Task details: Extract only the first line of the listing and every line after it up to and including the one with "R3: none -> 11 (+3V3, BUS_A)". Omit the pictures.

++++

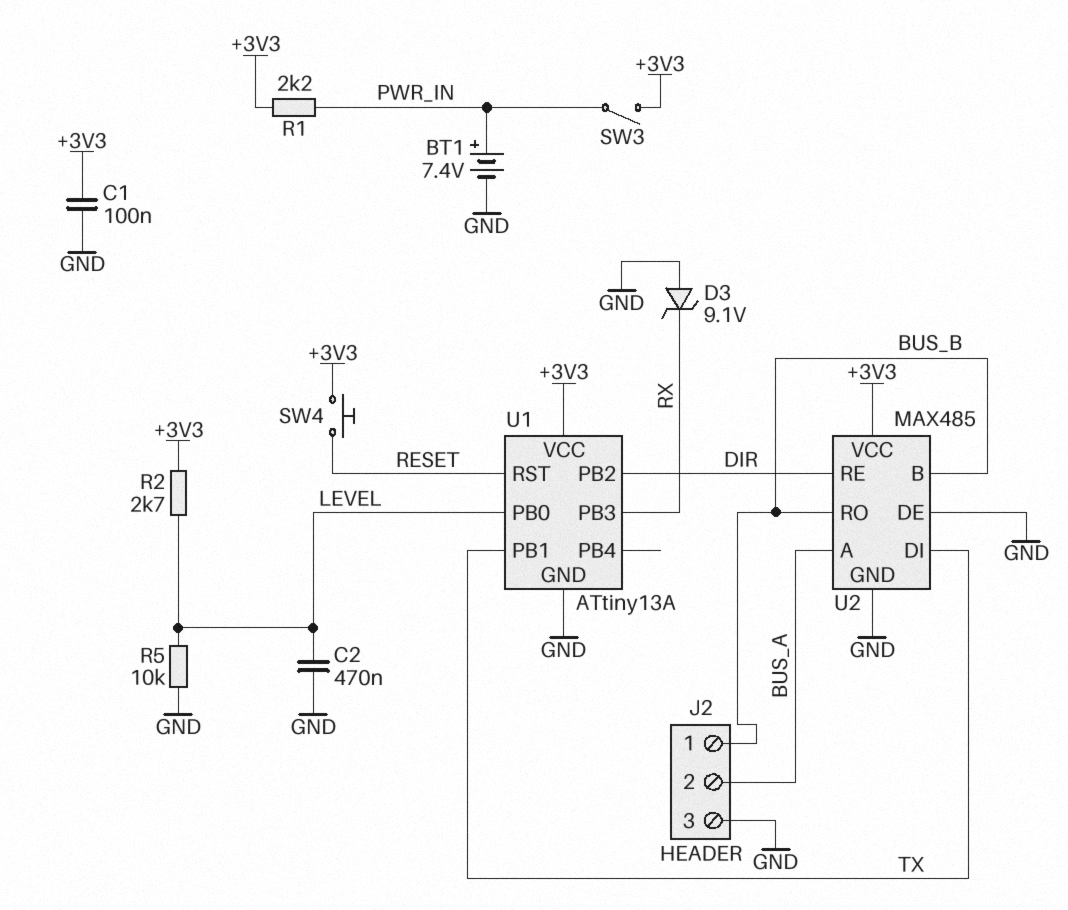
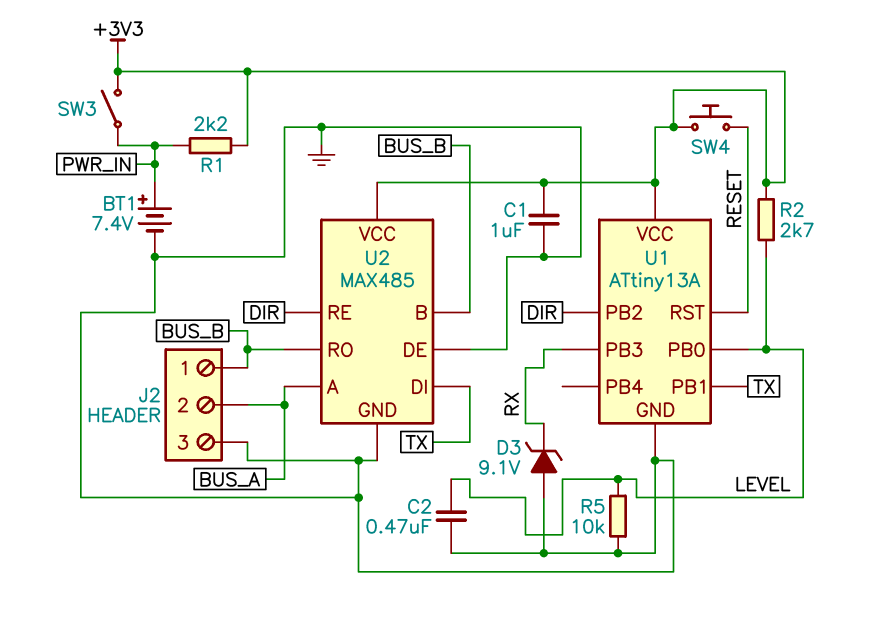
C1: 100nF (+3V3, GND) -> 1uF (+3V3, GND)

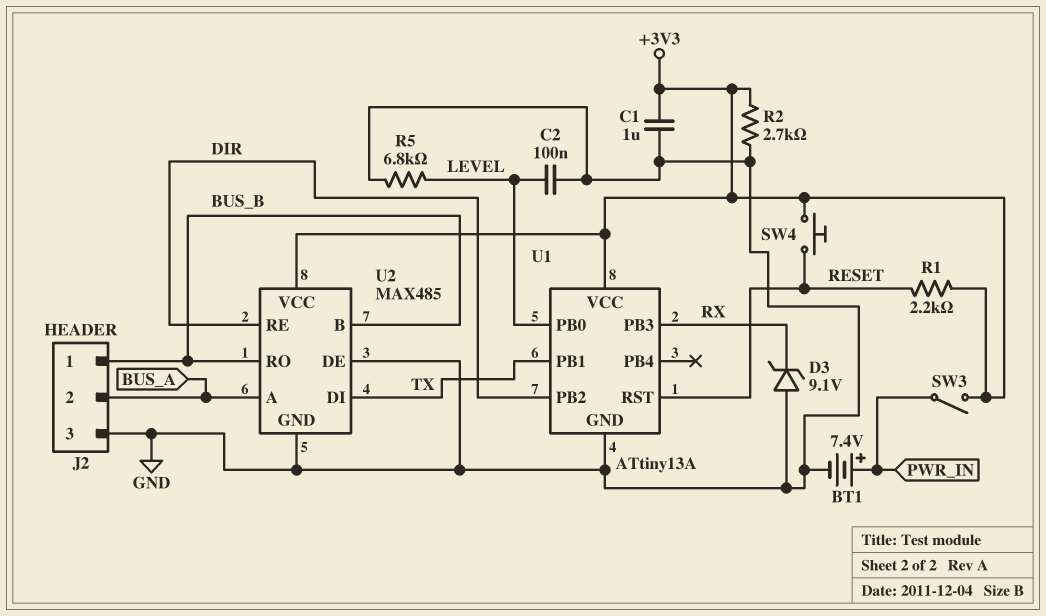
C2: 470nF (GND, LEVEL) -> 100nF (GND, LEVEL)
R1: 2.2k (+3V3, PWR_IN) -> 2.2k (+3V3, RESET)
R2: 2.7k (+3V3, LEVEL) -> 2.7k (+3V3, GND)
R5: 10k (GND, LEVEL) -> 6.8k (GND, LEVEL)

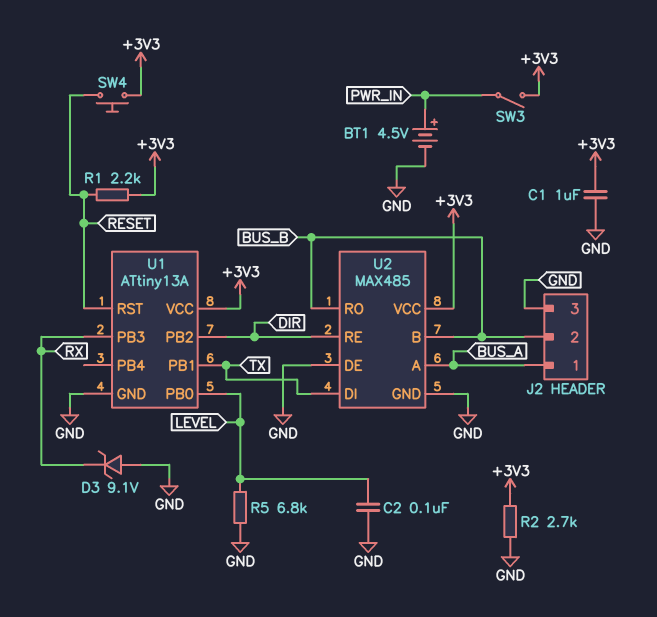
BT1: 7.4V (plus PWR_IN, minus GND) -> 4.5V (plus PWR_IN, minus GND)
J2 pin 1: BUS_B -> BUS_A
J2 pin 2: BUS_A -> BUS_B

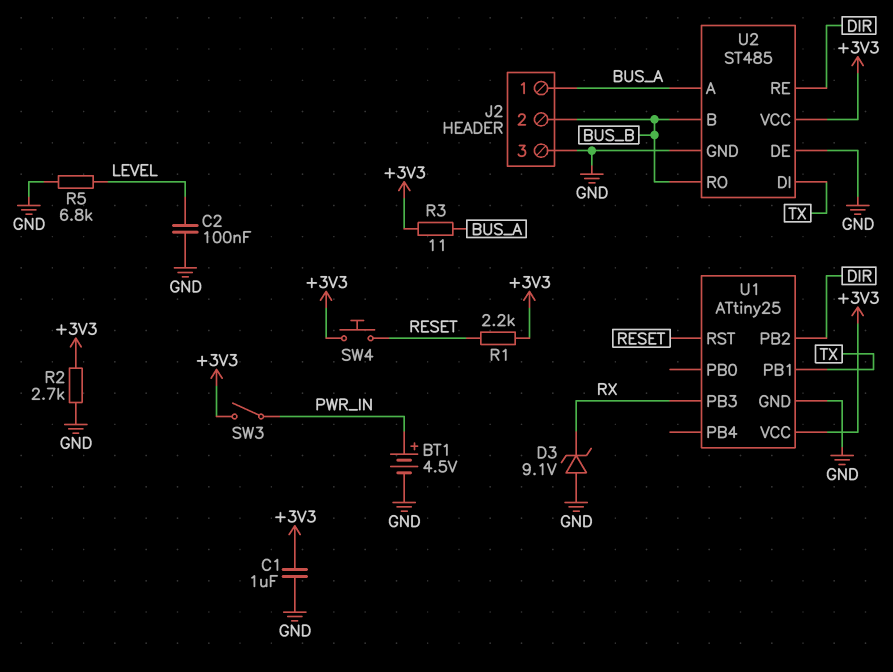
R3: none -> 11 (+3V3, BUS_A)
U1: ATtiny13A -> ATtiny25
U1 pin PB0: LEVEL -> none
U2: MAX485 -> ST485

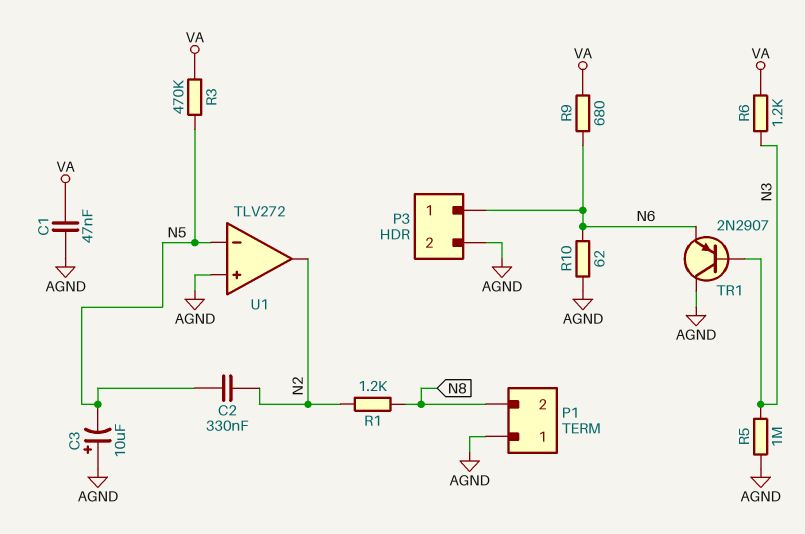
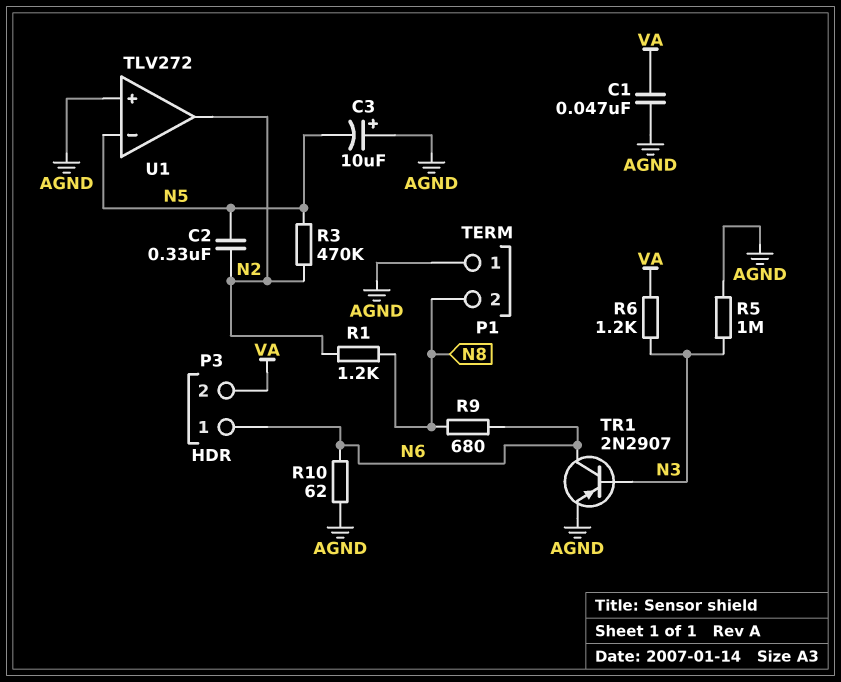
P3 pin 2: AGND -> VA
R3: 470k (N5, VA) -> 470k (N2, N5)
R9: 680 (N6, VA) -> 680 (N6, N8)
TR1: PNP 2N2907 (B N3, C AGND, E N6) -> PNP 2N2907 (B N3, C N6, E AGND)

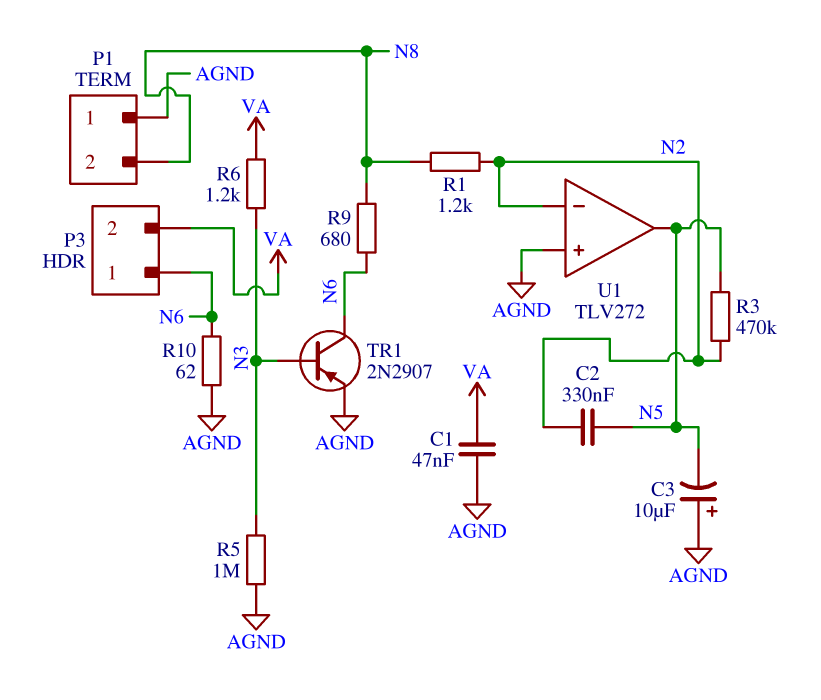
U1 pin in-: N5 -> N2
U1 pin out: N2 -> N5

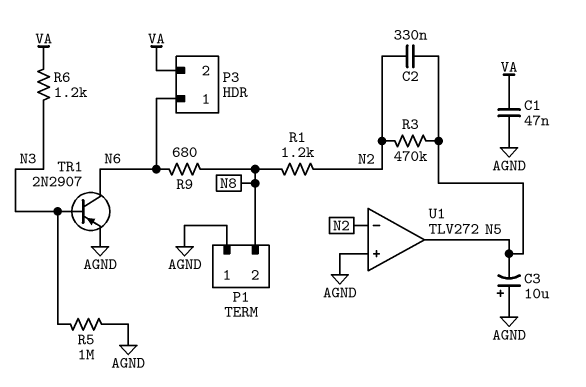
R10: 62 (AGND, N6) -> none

++++

Task response:
C1: 100nF (+3V3, GND) -> 1uF (+3V3, GND)

C2: 470nF (GND, LEVEL) -> 100nF (GND, LEVEL)
R1: 2.2k (+3V3, PWR_IN) -> 2.2k (+3V3, RESET)
R2: 2.7k (+3V3, LEVEL) -> 2.7k (+3V3, GND)
R5: 10k (GND, LEVEL) -> 6.8k (GND, LEVEL)

BT1: 7.4V (plus PWR_IN, minus GND) -> 4.5V (plus PWR_IN, minus GND)
J2 pin 1: BUS_B -> BUS_A
J2 pin 2: BUS_A -> BUS_B

R3: none -> 11 (+3V3, BUS_A)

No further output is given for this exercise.